--- Given data Enclosed Below ---

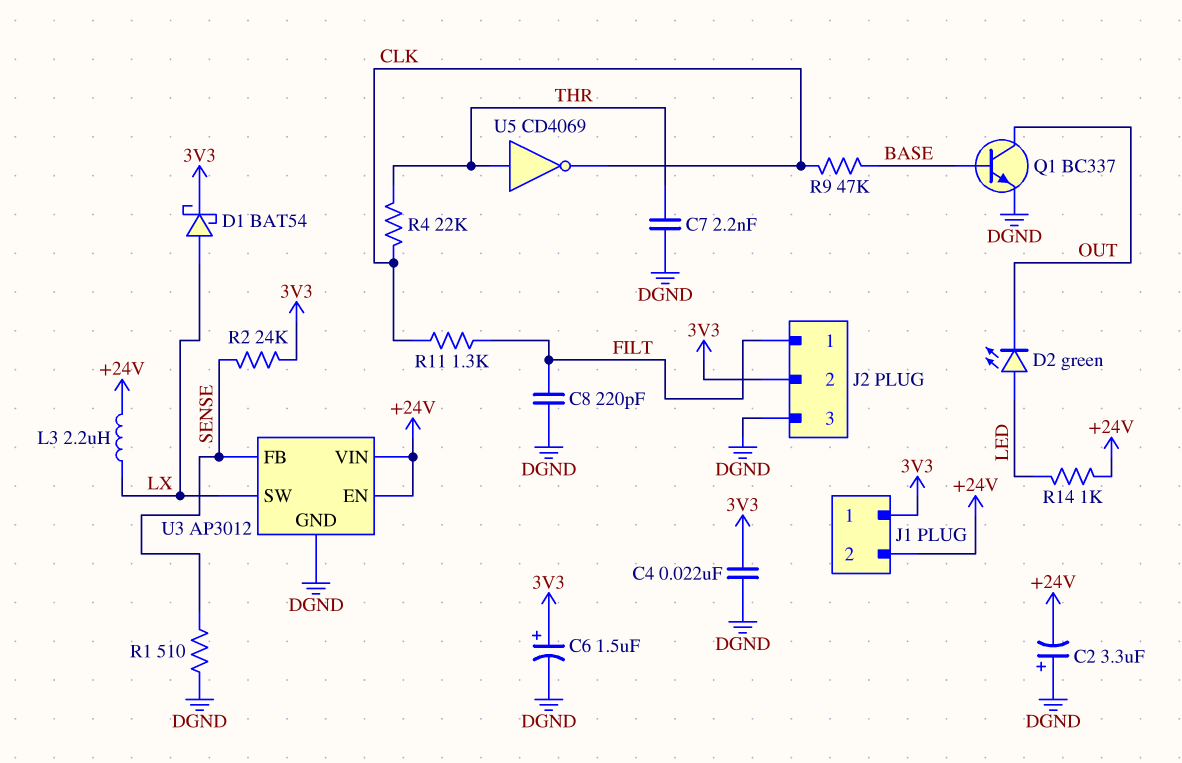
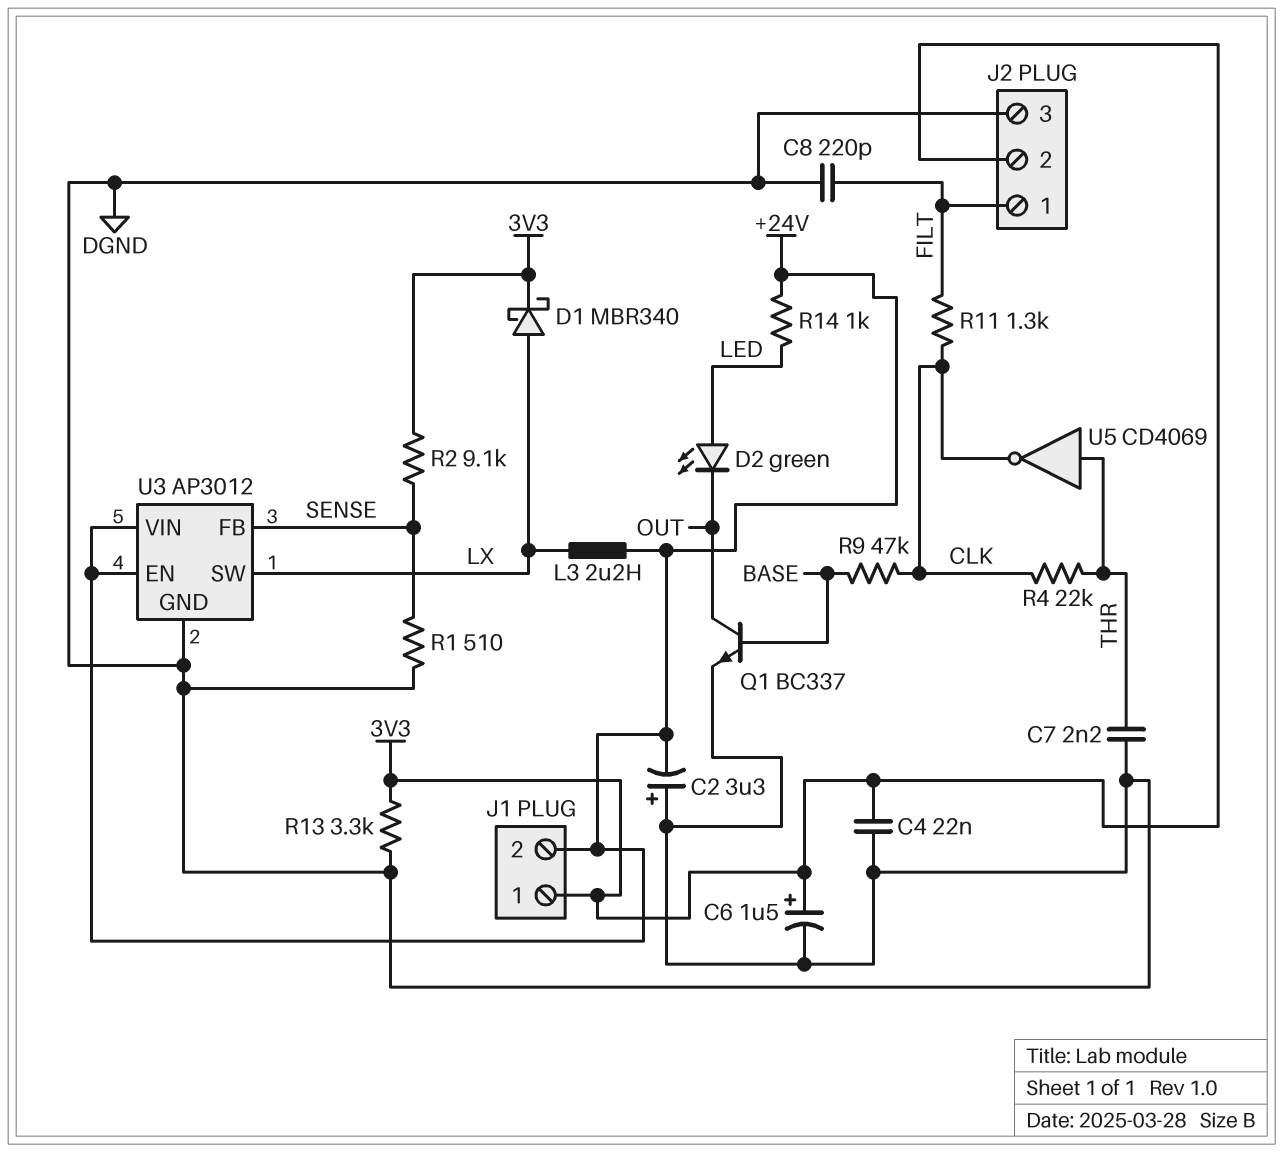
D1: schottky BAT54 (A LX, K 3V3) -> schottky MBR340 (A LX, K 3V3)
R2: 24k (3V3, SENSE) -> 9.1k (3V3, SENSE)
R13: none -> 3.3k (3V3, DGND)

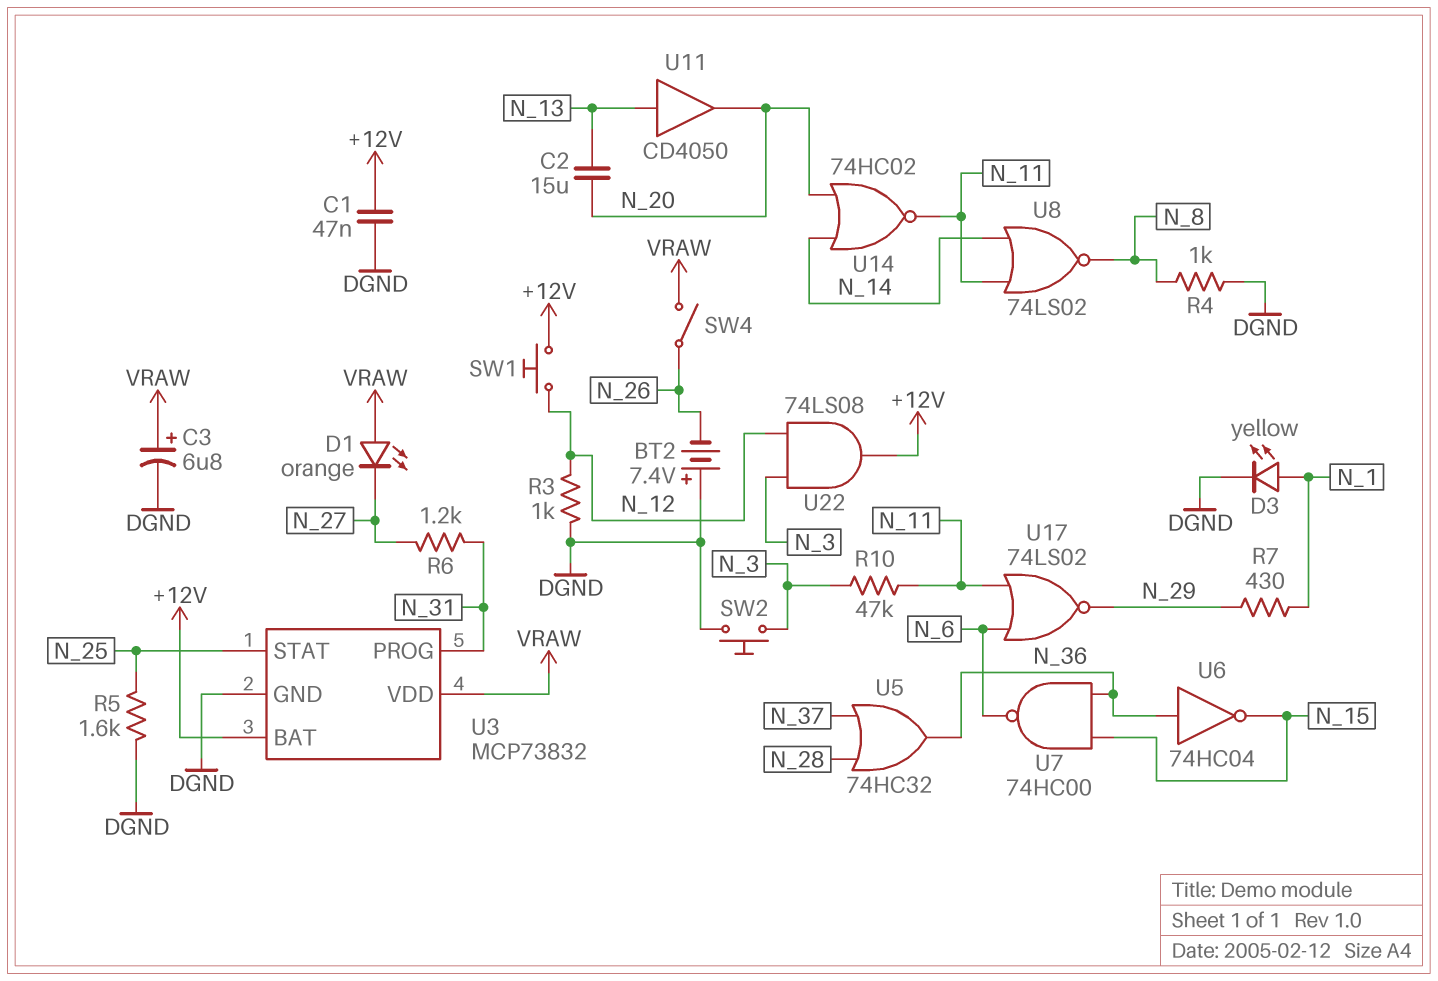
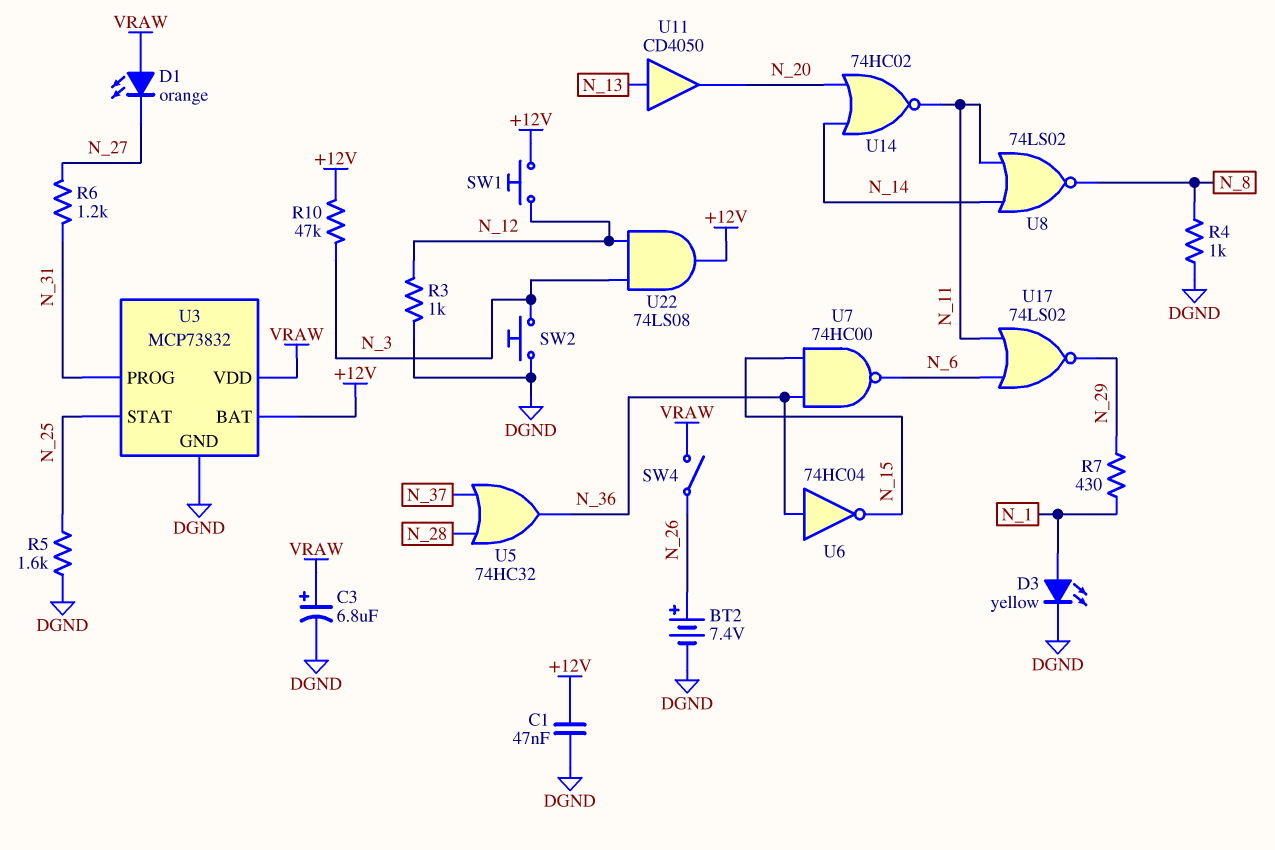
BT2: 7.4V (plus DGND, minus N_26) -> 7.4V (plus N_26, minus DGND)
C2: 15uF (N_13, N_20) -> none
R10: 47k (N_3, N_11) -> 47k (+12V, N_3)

--- End of Enclosed Given data ---

[Task to complete] Extract the entries in full, exactly as they are, minus the pictures.

[Answer box]
D1: schottky BAT54 (A LX, K 3V3) -> schottky MBR340 (A LX, K 3V3)
R2: 24k (3V3, SENSE) -> 9.1k (3V3, SENSE)
R13: none -> 3.3k (3V3, DGND)

BT2: 7.4V (plus DGND, minus N_26) -> 7.4V (plus N_26, minus DGND)
C2: 15uF (N_13, N_20) -> none
R10: 47k (N_3, N_11) -> 47k (+12V, N_3)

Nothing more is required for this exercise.